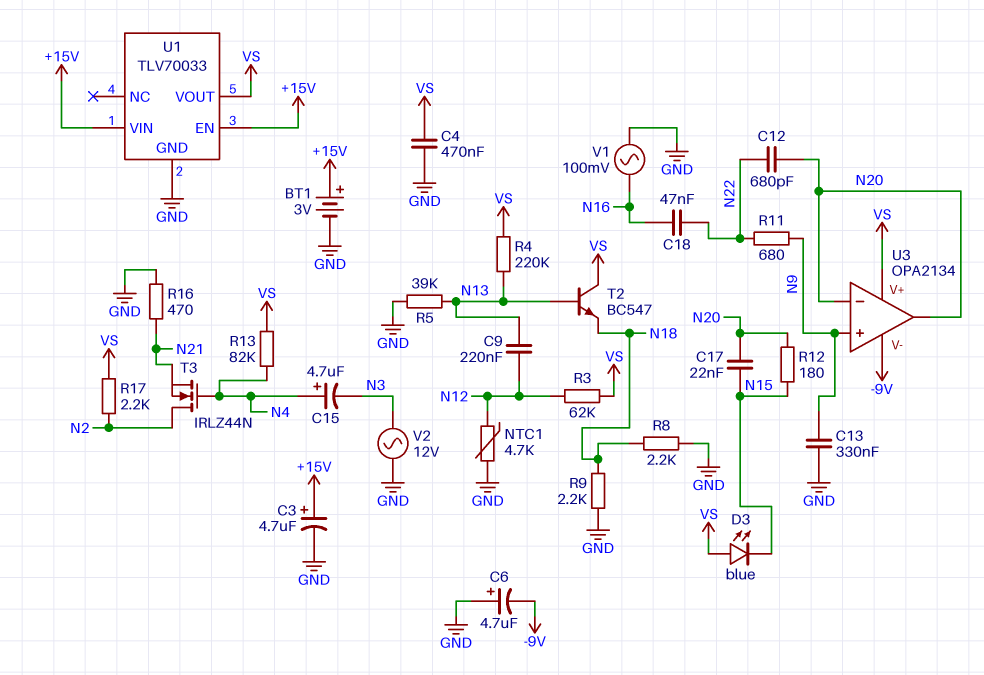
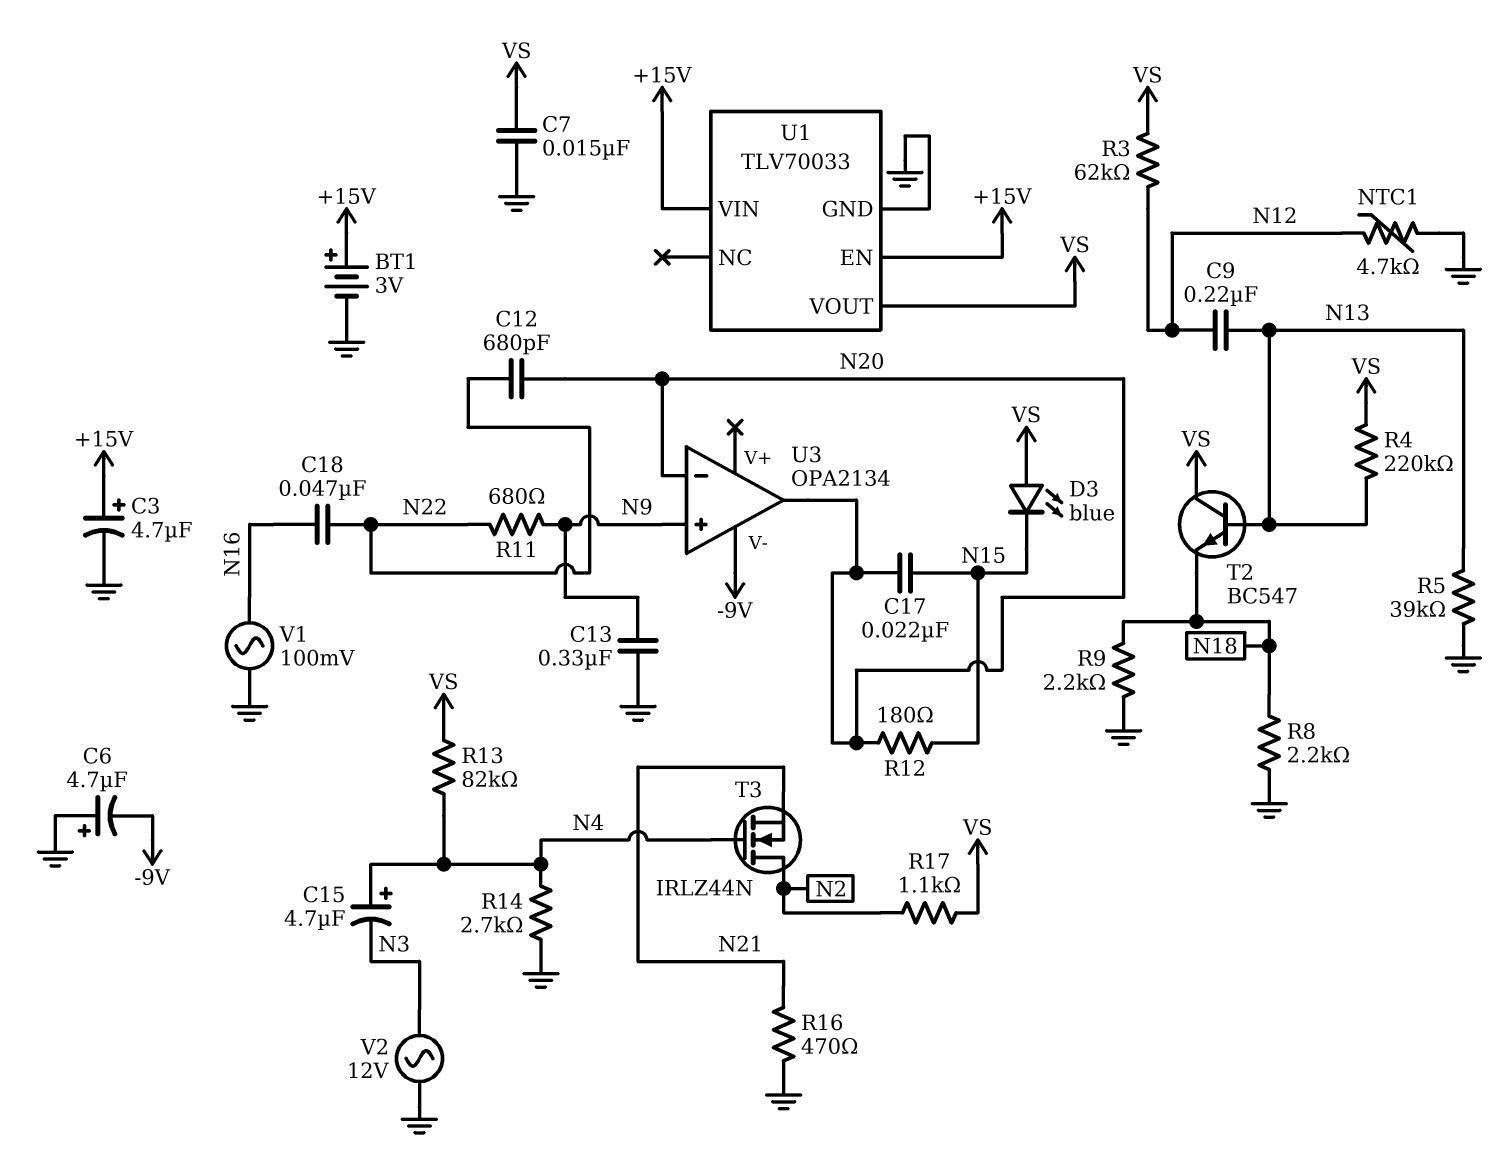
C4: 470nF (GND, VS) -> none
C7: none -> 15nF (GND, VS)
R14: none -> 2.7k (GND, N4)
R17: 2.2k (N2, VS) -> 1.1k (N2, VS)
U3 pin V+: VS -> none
····················
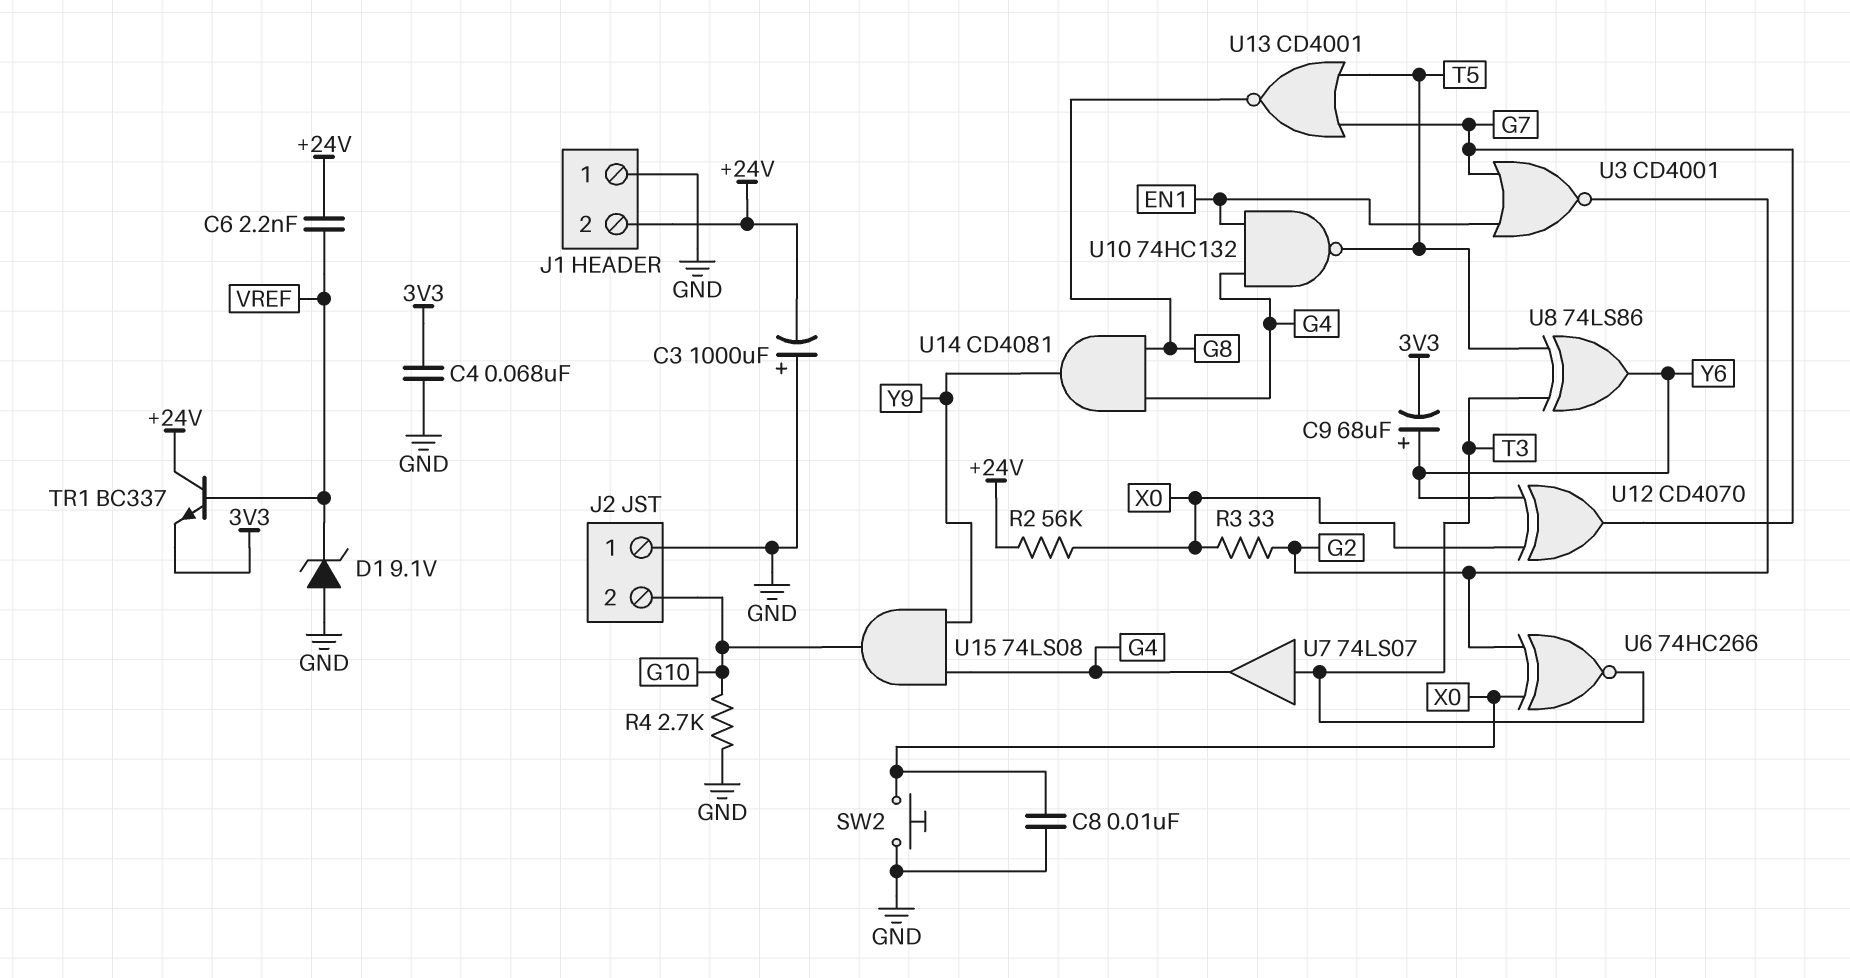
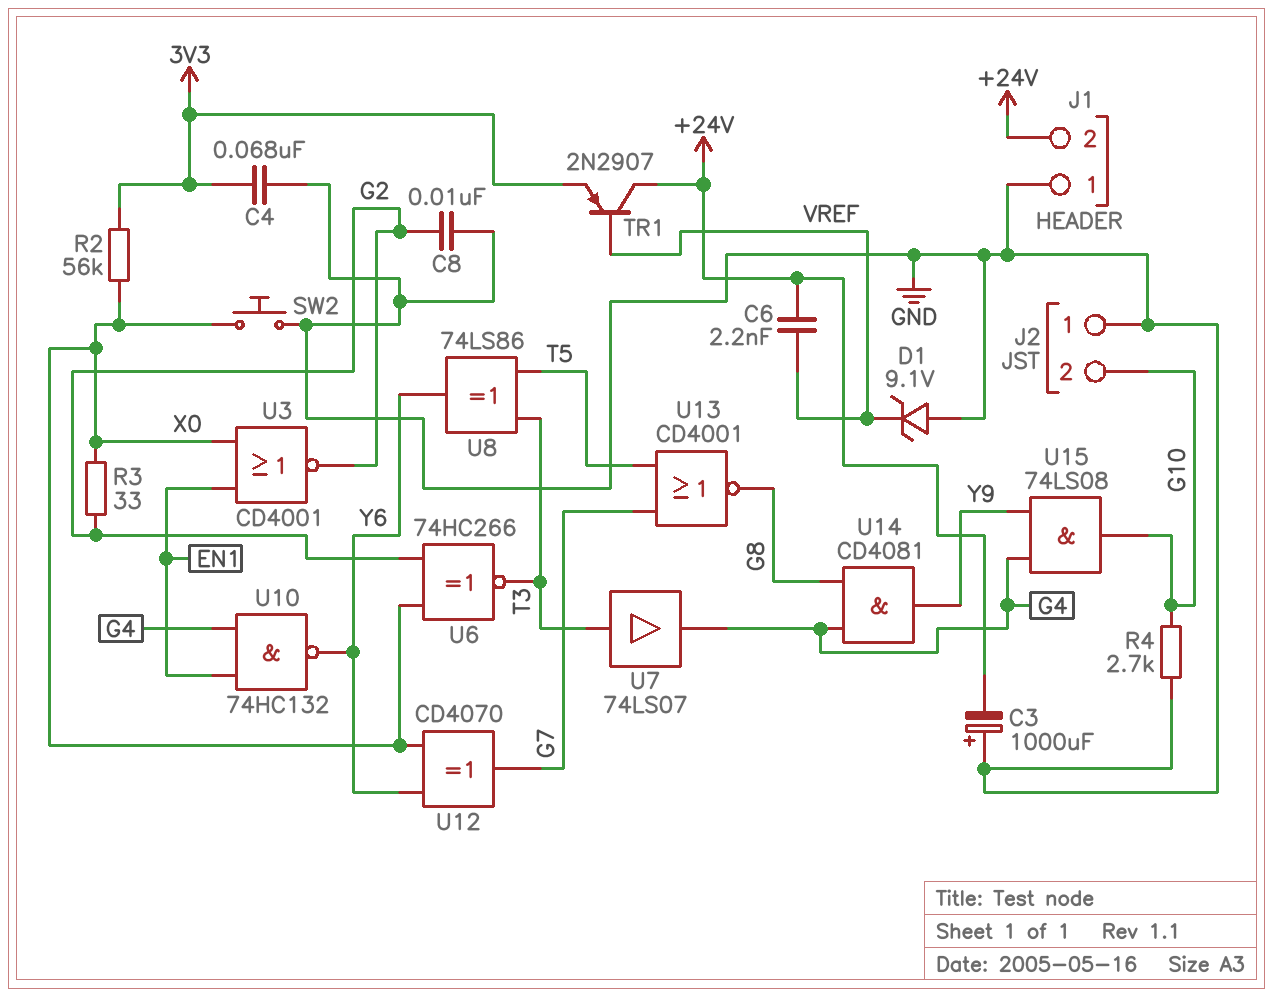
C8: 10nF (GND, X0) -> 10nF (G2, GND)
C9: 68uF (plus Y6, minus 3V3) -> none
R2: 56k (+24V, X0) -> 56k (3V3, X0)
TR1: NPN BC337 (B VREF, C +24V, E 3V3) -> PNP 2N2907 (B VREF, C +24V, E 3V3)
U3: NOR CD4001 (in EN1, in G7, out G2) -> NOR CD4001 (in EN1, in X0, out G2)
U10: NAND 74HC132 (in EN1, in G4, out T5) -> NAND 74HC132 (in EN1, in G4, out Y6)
····················
• ASSIGNED TASK: Taking the records above, retype every line from the one with "U3: NOR CD4001" down to the one with "U10: NAND 74HC132", exactly and with nothing else.

• EXERCISE OUTPUT:
U3: NOR CD4001 (in EN1, in G7, out G2) -> NOR CD4001 (in EN1, in X0, out G2)
U10: NAND 74HC132 (in EN1, in G4, out T5) -> NAND 74HC132 (in EN1, in G4, out Y6)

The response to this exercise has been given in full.